* Shape position updates

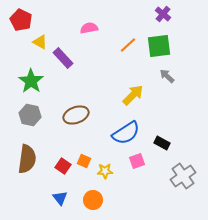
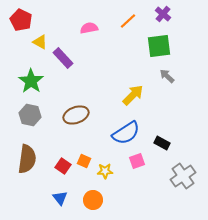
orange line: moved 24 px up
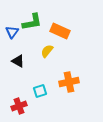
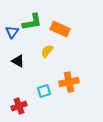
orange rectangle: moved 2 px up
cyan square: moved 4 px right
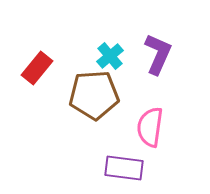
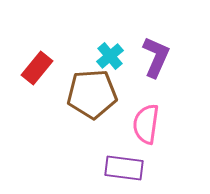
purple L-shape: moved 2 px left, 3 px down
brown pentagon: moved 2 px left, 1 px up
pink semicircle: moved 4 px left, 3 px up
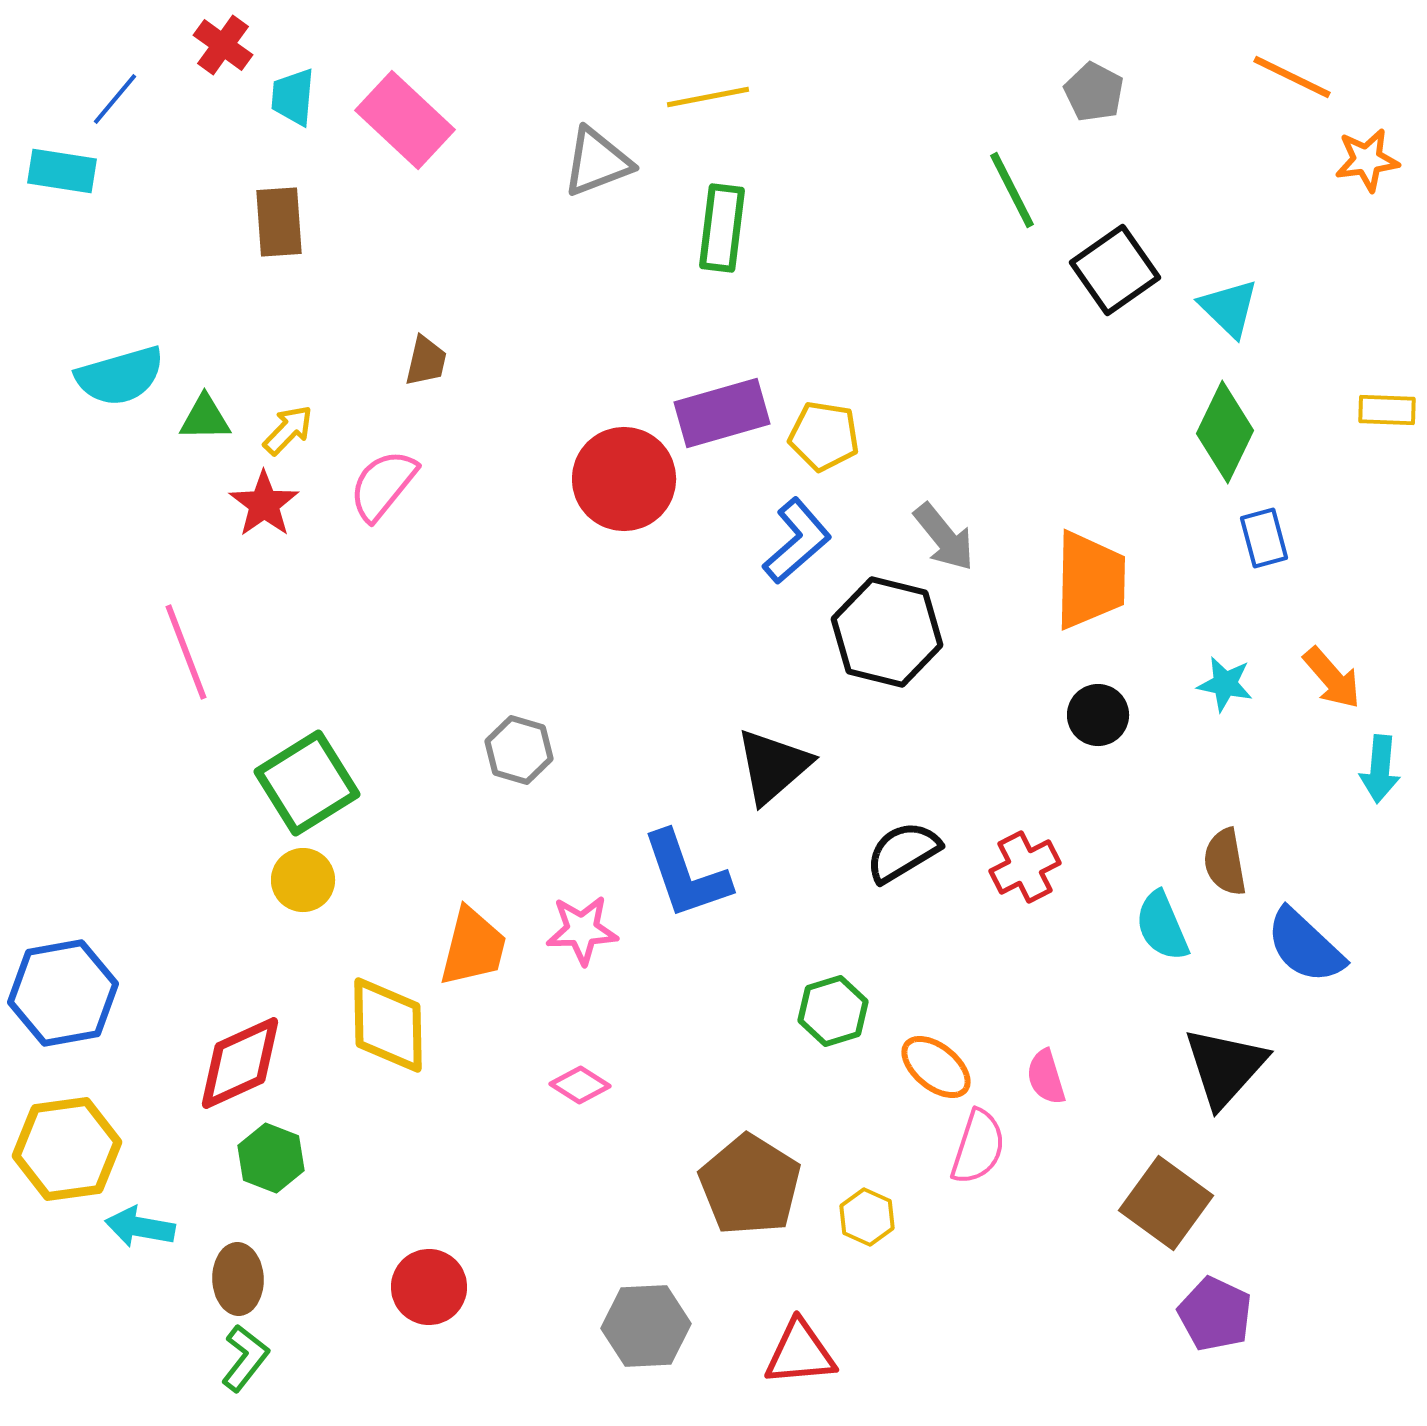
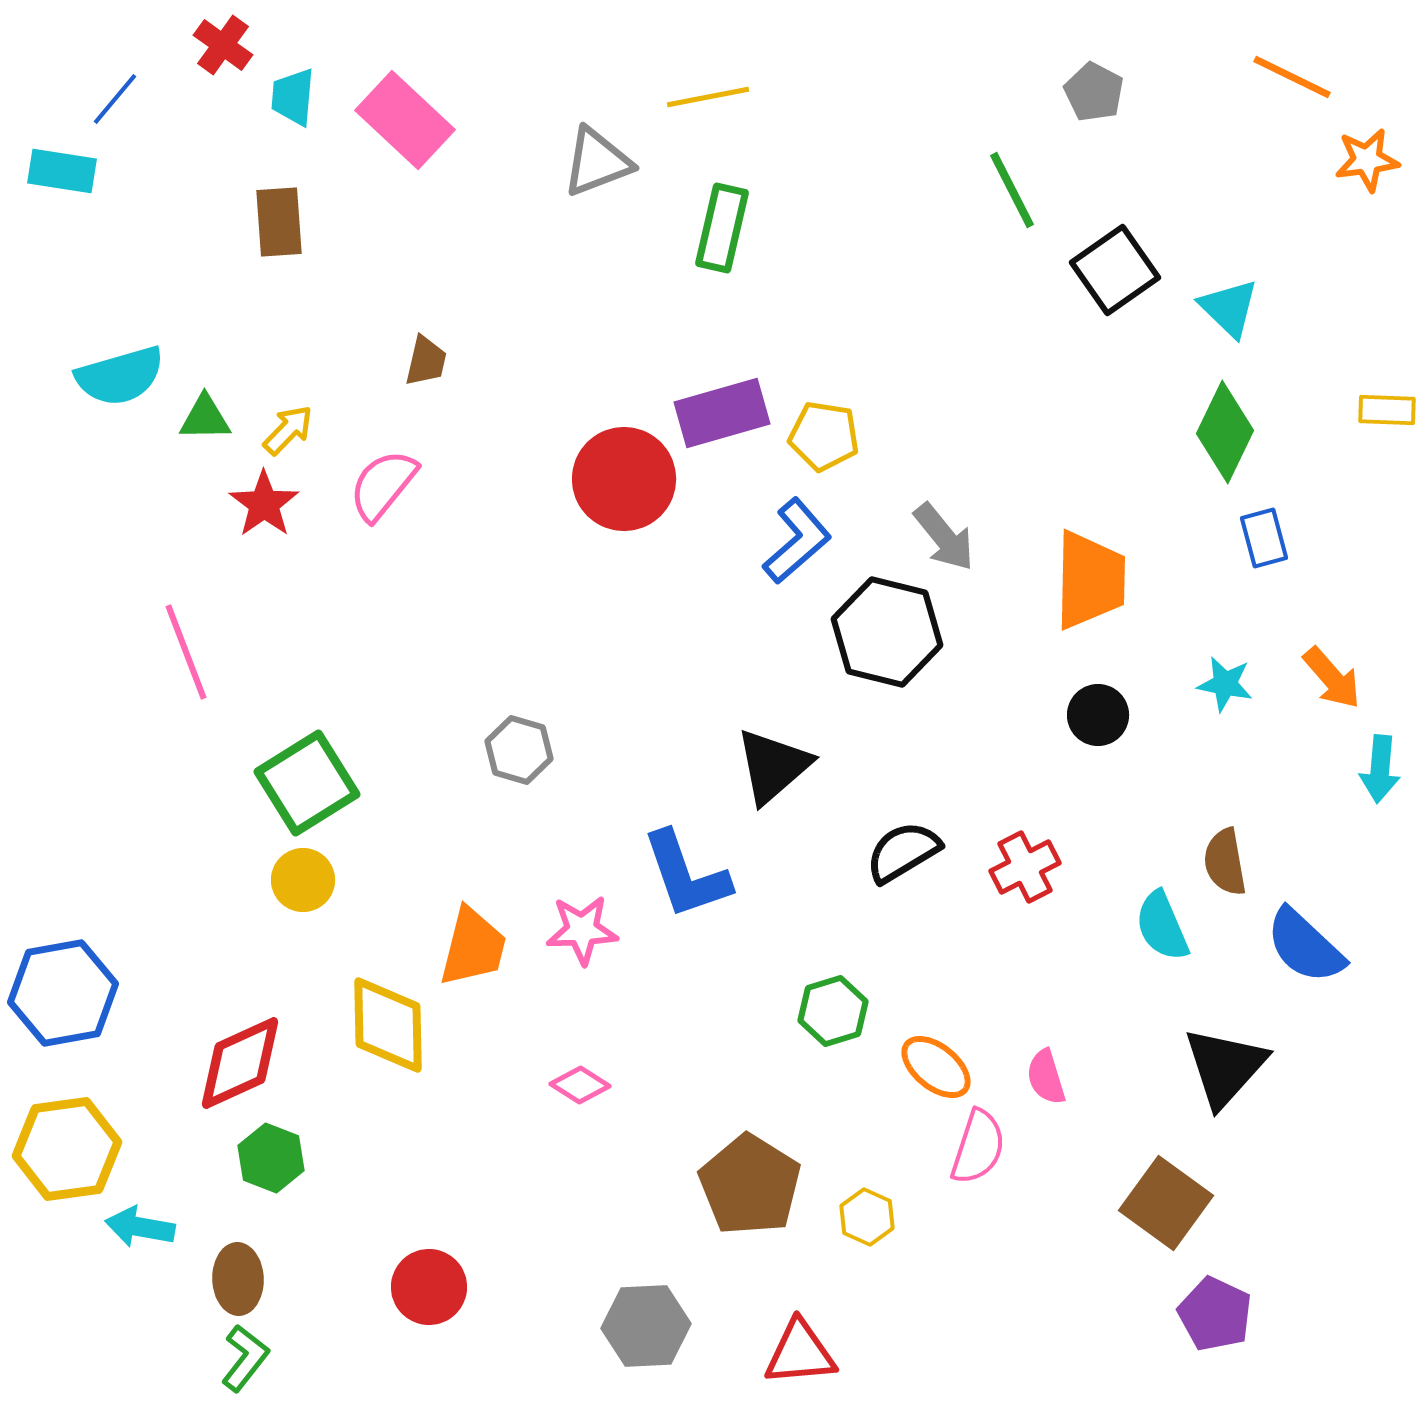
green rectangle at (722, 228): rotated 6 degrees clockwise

* Requirement
Pick each line holding "moved" out of the entries above and return it.

* Task result
orange line: moved 24 px up
orange rectangle: moved 2 px up
cyan square: moved 4 px right
purple L-shape: moved 2 px left, 3 px down
brown pentagon: moved 2 px left, 1 px up
pink semicircle: moved 4 px left, 3 px up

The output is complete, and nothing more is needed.